Task instructions >> Using the material below, print a verbatim copy of every line from the one containing "none -> purple 1x2 brick [766,188,889,302]" through the one containing "none -> cyan 1x1 brick [636,238,709,336]", inclusive, and omit the pictures.

Working data >>

..........

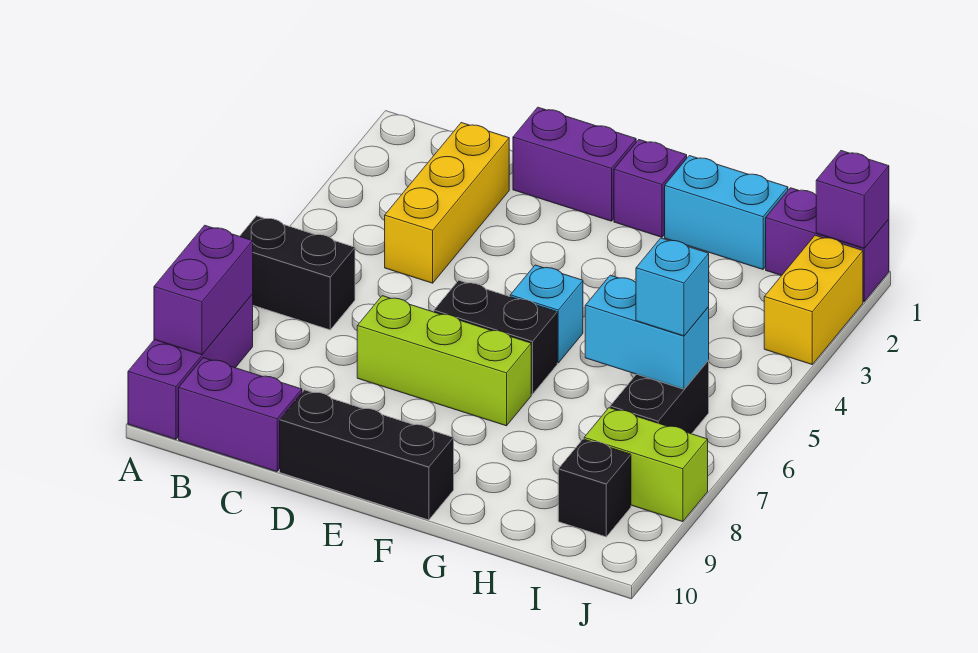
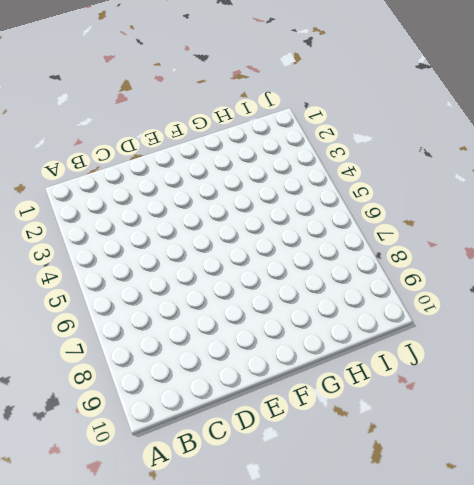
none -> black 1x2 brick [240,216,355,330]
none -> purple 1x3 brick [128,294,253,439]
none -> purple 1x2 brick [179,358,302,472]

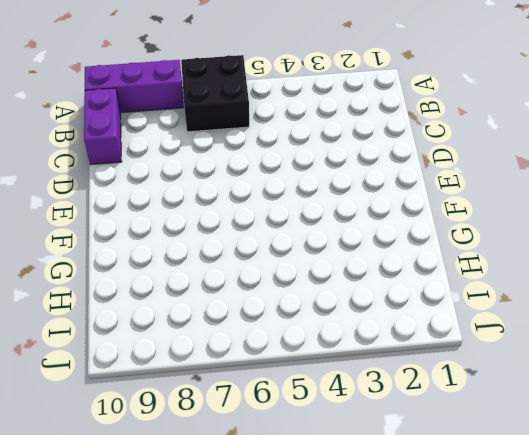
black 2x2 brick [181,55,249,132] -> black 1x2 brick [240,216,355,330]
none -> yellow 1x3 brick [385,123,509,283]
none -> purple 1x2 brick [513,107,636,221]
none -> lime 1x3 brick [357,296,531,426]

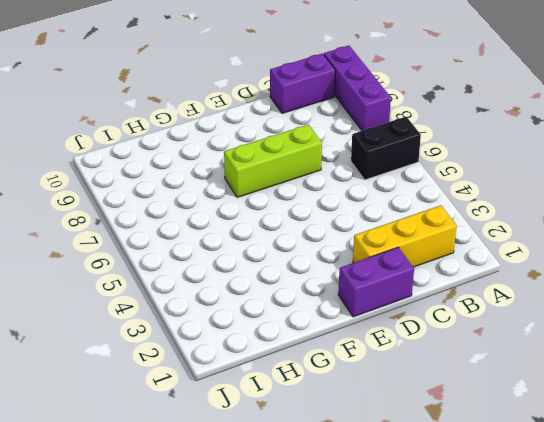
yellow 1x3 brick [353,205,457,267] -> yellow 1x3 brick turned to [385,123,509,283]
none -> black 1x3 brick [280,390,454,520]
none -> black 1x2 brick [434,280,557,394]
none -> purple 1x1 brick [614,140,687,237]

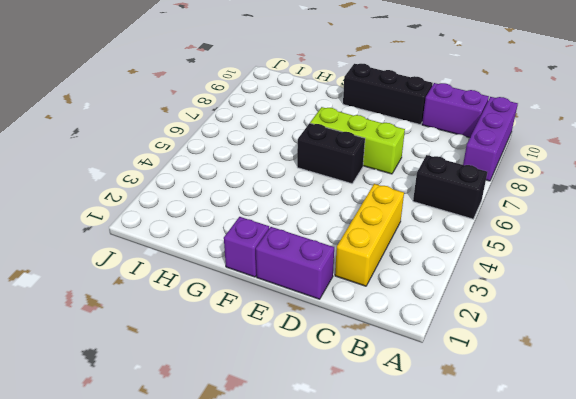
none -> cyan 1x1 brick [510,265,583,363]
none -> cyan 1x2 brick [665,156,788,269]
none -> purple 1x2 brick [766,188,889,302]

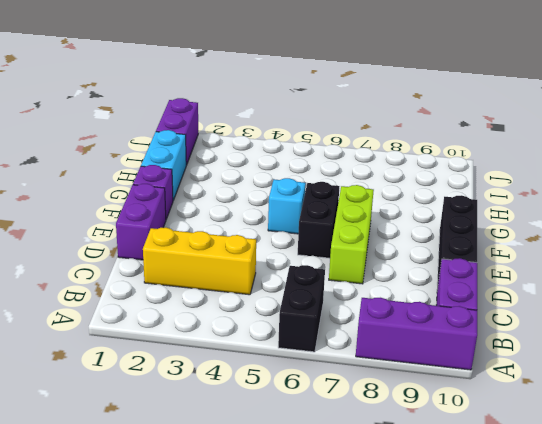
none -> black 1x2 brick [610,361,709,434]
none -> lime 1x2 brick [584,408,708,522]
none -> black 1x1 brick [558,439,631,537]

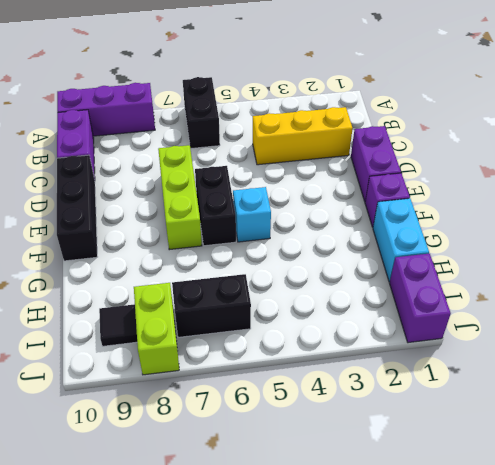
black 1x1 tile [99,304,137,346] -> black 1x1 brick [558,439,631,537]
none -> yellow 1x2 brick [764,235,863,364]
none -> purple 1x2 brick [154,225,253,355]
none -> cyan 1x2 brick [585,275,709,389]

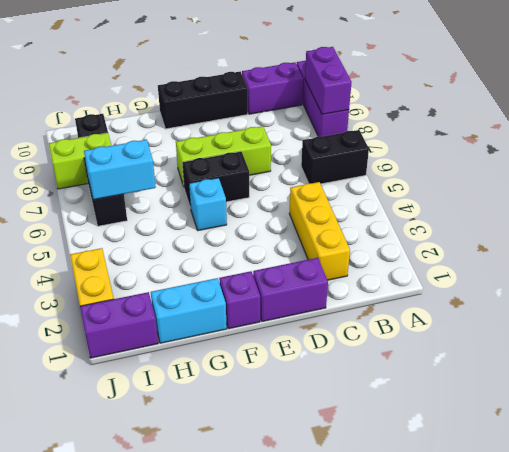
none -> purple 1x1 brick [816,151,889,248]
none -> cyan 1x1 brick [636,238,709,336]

..........

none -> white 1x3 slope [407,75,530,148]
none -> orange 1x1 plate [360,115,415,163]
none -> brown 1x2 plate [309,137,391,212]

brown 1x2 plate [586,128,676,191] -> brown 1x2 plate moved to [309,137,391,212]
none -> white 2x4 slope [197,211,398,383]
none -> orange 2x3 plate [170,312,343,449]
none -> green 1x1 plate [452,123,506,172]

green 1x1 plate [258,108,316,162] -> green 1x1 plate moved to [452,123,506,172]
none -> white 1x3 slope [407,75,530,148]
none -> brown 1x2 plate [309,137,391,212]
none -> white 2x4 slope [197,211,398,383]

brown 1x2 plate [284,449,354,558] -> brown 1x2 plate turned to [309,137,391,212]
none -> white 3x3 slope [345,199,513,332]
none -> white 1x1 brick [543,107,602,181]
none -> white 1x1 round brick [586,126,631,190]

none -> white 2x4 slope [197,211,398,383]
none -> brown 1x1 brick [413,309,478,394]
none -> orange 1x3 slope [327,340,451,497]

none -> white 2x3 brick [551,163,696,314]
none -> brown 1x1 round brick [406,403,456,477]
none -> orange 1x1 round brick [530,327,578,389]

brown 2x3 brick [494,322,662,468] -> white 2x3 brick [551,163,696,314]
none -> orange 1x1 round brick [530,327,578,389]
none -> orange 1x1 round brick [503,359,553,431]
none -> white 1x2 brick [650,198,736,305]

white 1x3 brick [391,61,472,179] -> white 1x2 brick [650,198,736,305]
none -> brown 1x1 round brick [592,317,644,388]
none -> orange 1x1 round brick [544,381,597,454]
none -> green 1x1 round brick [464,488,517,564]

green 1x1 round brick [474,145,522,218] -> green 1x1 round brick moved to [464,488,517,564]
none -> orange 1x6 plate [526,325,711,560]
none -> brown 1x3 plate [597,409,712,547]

..........

Exercise response >>
none -> purple 1x2 brick [766,188,889,302]

none -> black 1x2 brick [610,361,709,434]
none -> lime 1x2 brick [584,408,708,522]
none -> black 1x1 brick [558,439,631,537]

black 1x1 tile [99,304,137,346] -> black 1x1 brick [558,439,631,537]
none -> yellow 1x2 brick [764,235,863,364]
none -> purple 1x2 brick [154,225,253,355]
none -> cyan 1x2 brick [585,275,709,389]

none -> purple 1x1 brick [816,151,889,248]
none -> cyan 1x1 brick [636,238,709,336]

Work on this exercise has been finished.